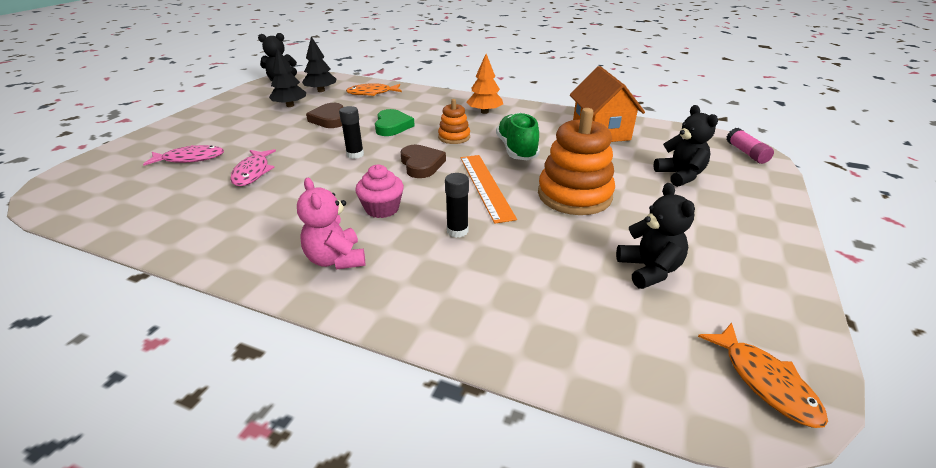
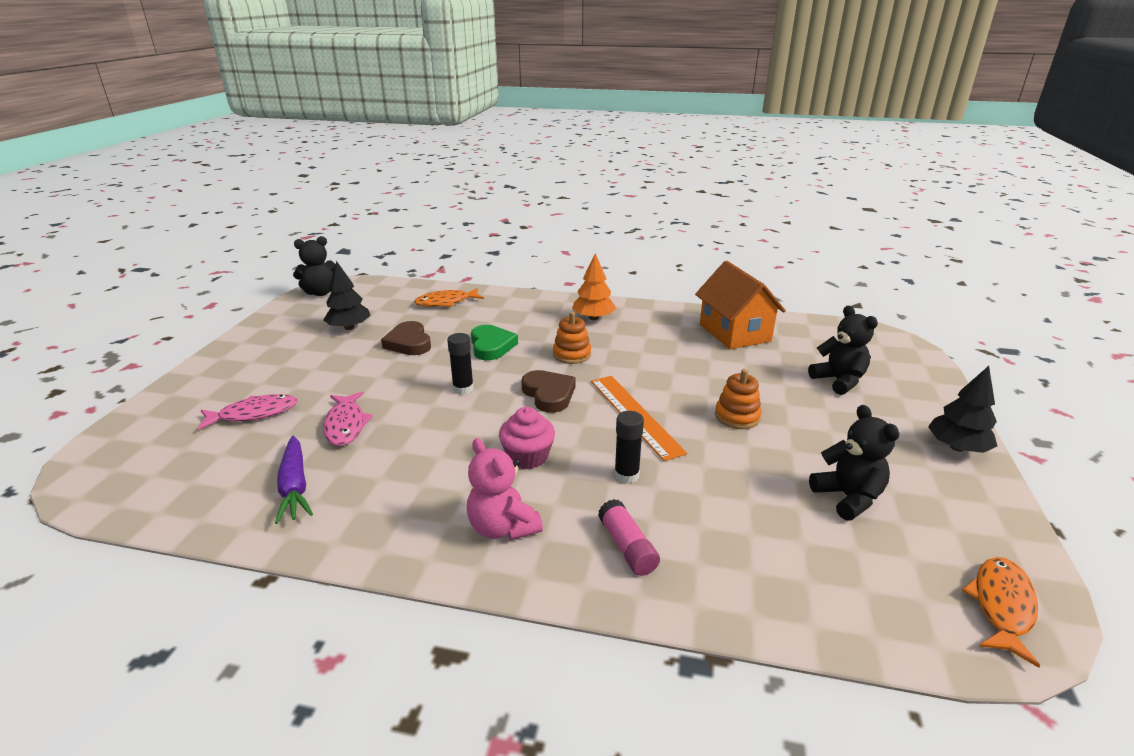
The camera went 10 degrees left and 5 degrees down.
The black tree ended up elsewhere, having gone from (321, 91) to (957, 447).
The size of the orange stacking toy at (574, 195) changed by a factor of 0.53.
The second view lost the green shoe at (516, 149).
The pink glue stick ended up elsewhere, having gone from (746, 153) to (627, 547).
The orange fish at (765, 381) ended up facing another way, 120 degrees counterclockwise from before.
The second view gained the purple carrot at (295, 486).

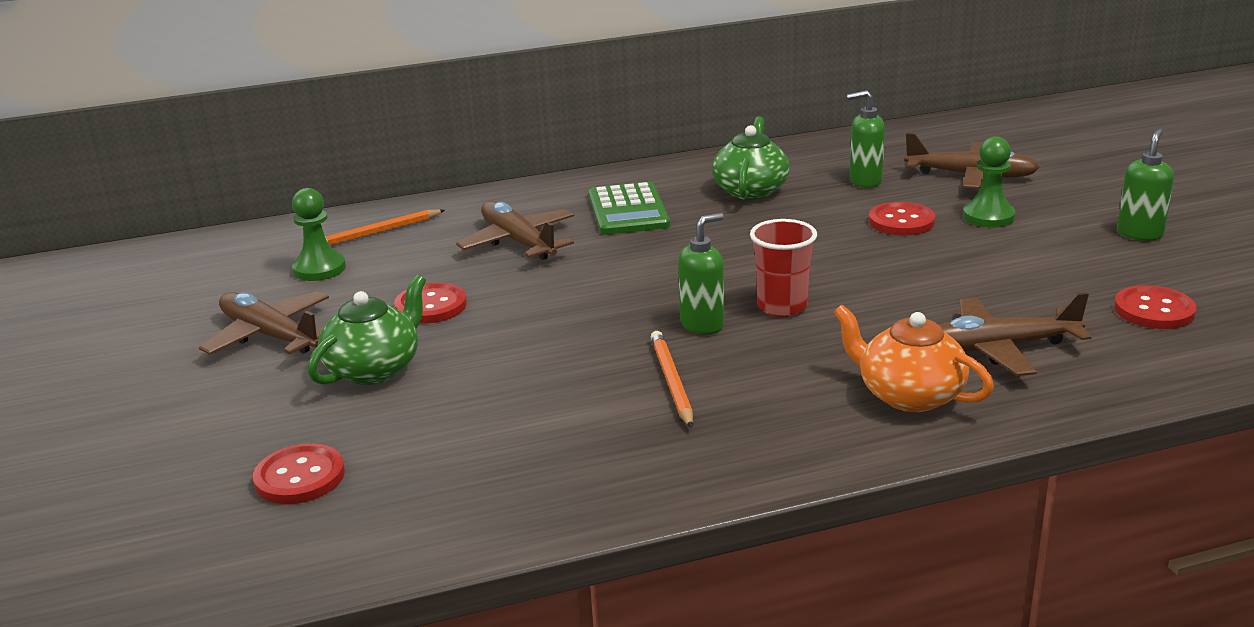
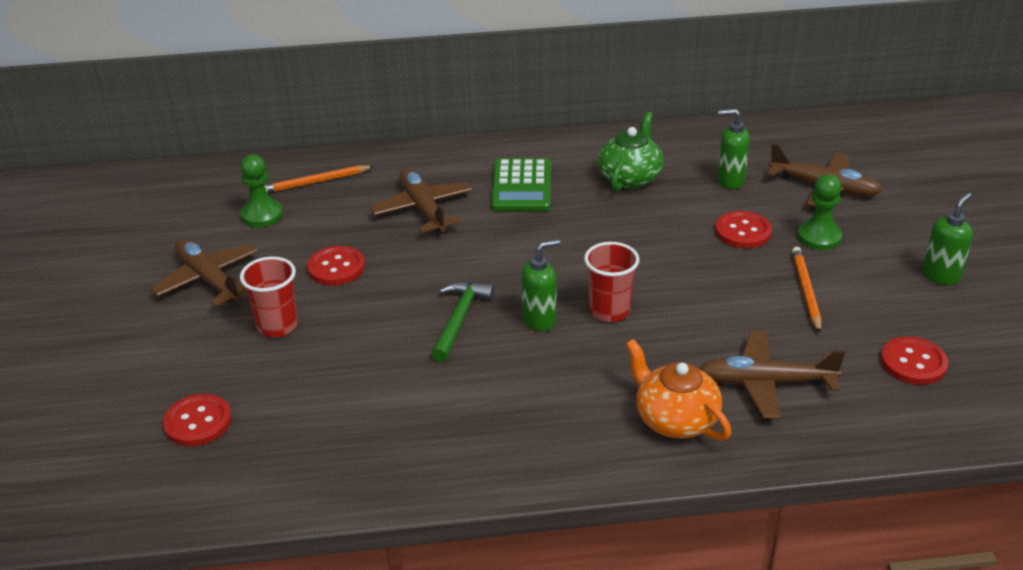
The camera went 10 degrees right and 10 degrees up.
Where the green teapot stood at (375, 369), the red cup came to stand at (277, 326).
The orange pencil ended up elsewhere, having gone from (672, 382) to (806, 291).
The second view gained the green hammer at (459, 319).

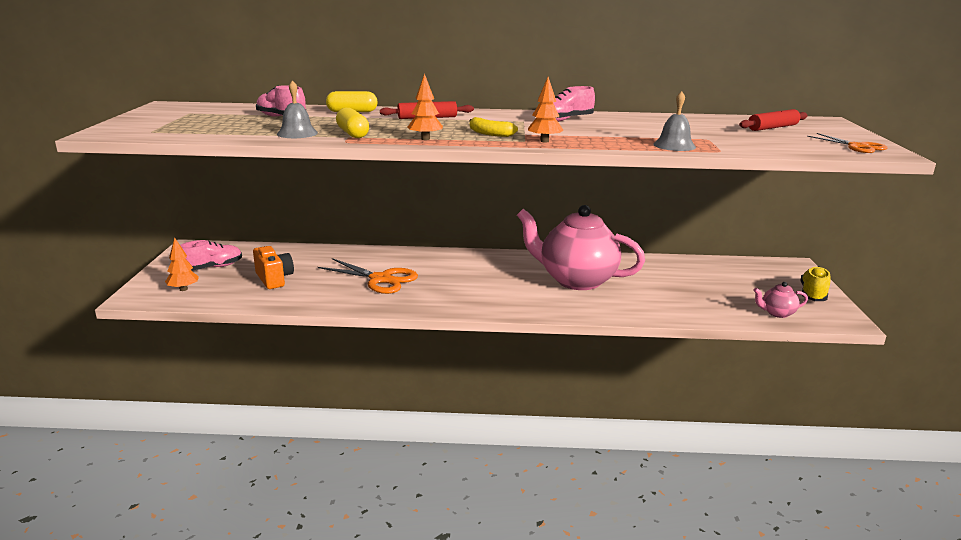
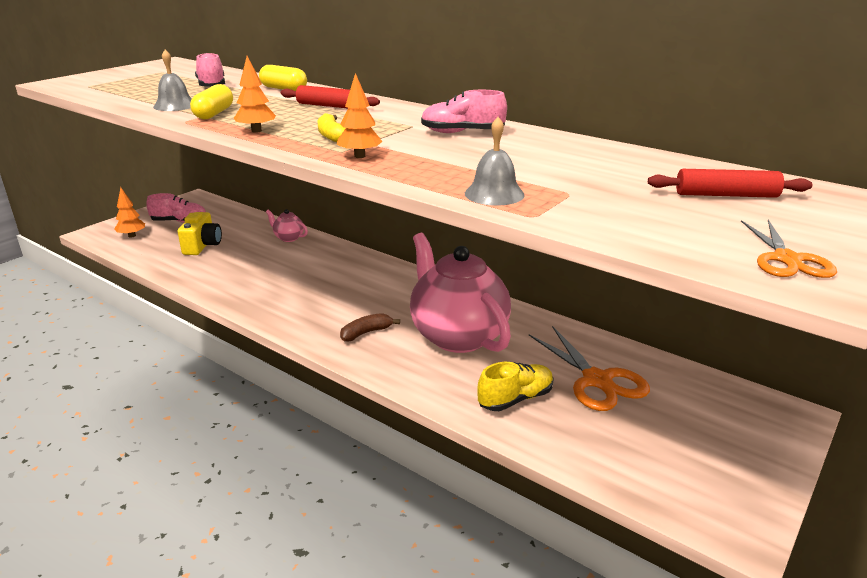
The camera went 35 degrees right and 5 degrees up.
What was the orange camera at (274, 279) turned into the yellow camera at (202, 246).
The orange scissors ended up elsewhere, having gone from (381, 279) to (597, 380).
The yellow shoe ended up elsewhere, having gone from (813, 294) to (515, 399).
The pink teapot ended up elsewhere, having gone from (777, 313) to (288, 238).
The second view gained the brown banana at (366, 333).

━━━━━━━━━━━━━━━━

■ **Work instructions**: Excluding all pictures, print exactly and only the lines from the line with "The orange fish" through the end of the records above, both ends included.

■ **Written answer**:
The orange fish at (765, 381) ended up facing another way, 120 degrees counterclockwise from before.
The second view gained the purple carrot at (295, 486).

The camera went 10 degrees right and 10 degrees up.
Where the green teapot stood at (375, 369), the red cup came to stand at (277, 326).
The orange pencil ended up elsewhere, having gone from (672, 382) to (806, 291).
The second view gained the green hammer at (459, 319).

The camera went 35 degrees right and 5 degrees up.
What was the orange camera at (274, 279) turned into the yellow camera at (202, 246).
The orange scissors ended up elsewhere, having gone from (381, 279) to (597, 380).
The yellow shoe ended up elsewhere, having gone from (813, 294) to (515, 399).
The pink teapot ended up elsewhere, having gone from (777, 313) to (288, 238).
The second view gained the brown banana at (366, 333).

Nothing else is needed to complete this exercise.